Reproduce every record below exactly, without the pictures.
■ ■ ■
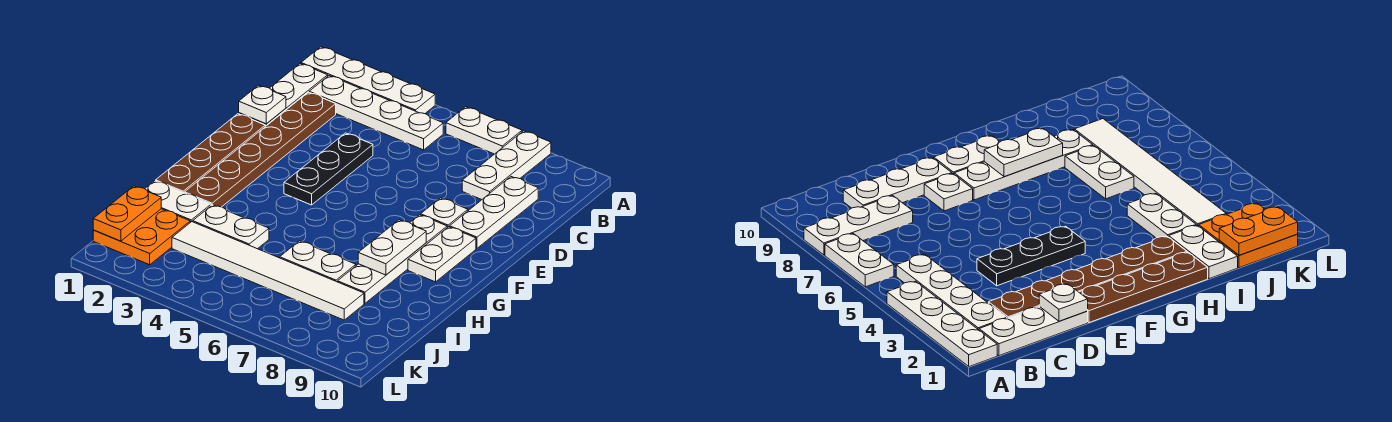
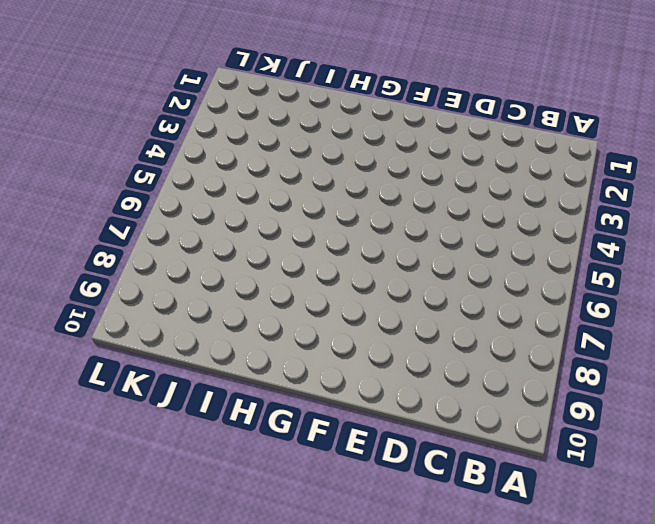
none -> white plate A1:A4 level 1
none -> white plate A6:A7 level 1
none -> white plate A8:C8 level 1

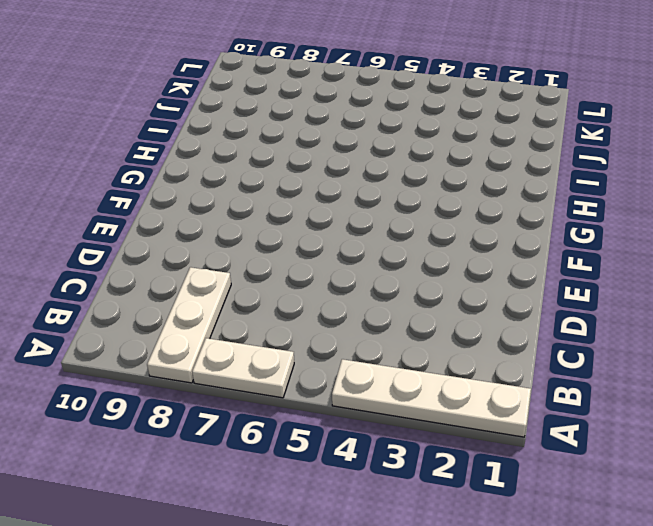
none -> white plate B1:D1 level 1
none -> white plate B2:B5 level 1
none -> brown plate C2:H2 level 1

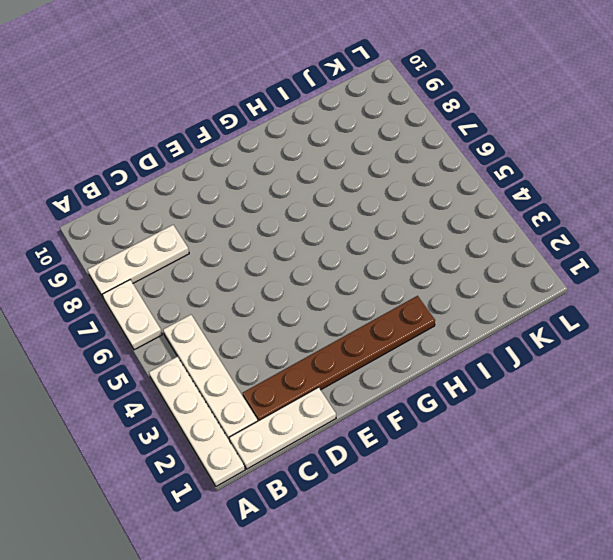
none -> white plate C9:E9 level 1
none -> black plate D4:F4 level 1
none -> brown plate E1:H1 level 1

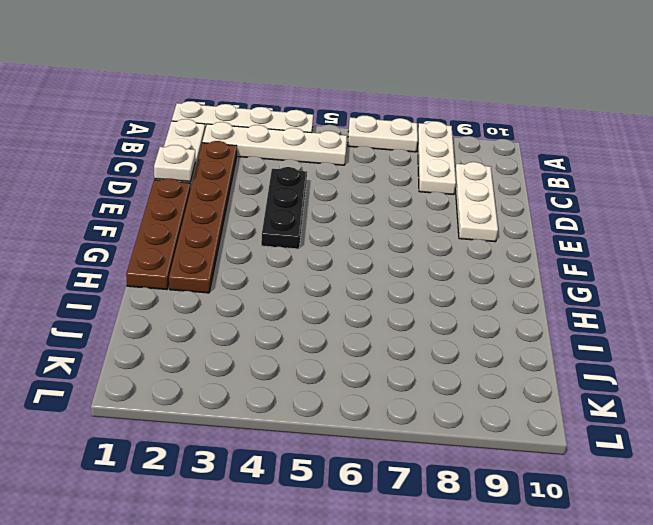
none -> white plate E8 level 1
none -> white plate F8:I8 level 1
none -> white plate F9:G9 level 1

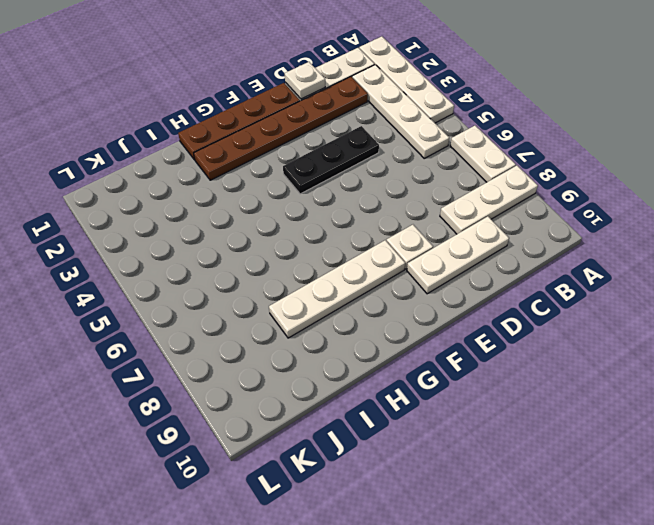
none -> white plate F9:G9 level 1
none -> white plate I1:I2 level 1
none -> white plate I3:I4 level 1

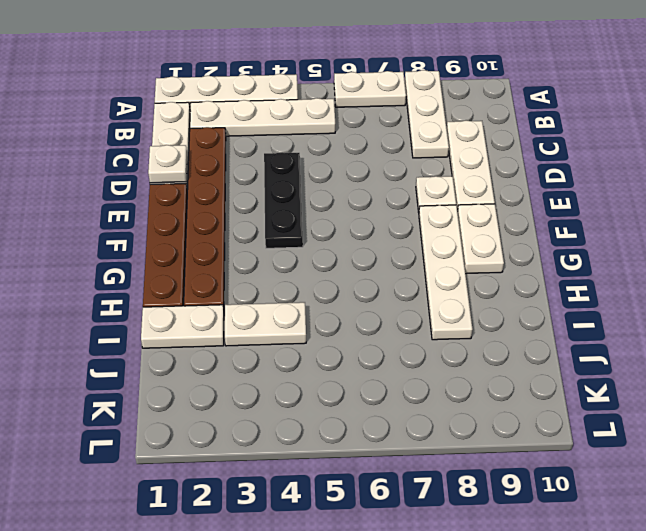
none -> white plate I6:I7 level 1
none -> orange plate J1:K2 level 1
none -> white tile J3:J8 level 1

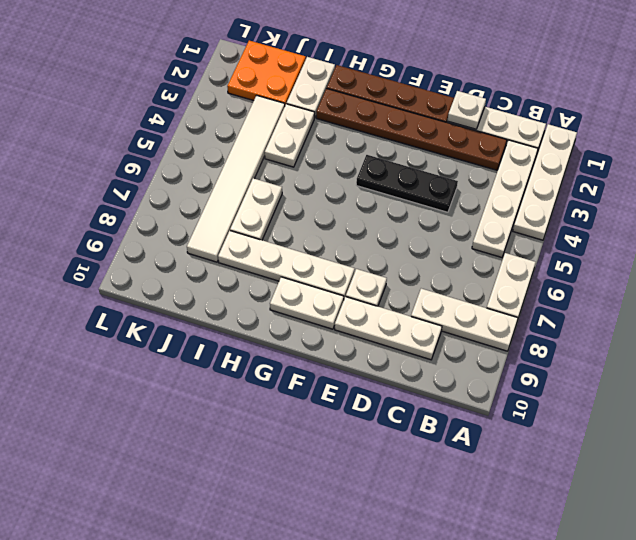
none -> white plate G8:H8 level 2
none -> orange plate J1:K1 level 2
■ ■ ■
RESULT BELOW.
none -> white plate A1:A4 level 1
none -> white plate A6:A7 level 1
none -> white plate A8:C8 level 1

none -> white plate B1:D1 level 1
none -> white plate B2:B5 level 1
none -> brown plate C2:H2 level 1

none -> white plate C9:E9 level 1
none -> black plate D4:F4 level 1
none -> brown plate E1:H1 level 1

none -> white plate E8 level 1
none -> white plate F8:I8 level 1
none -> white plate F9:G9 level 1

none -> white plate F9:G9 level 1
none -> white plate I1:I2 level 1
none -> white plate I3:I4 level 1

none -> white plate I6:I7 level 1
none -> orange plate J1:K2 level 1
none -> white tile J3:J8 level 1

none -> white plate G8:H8 level 2
none -> orange plate J1:K1 level 2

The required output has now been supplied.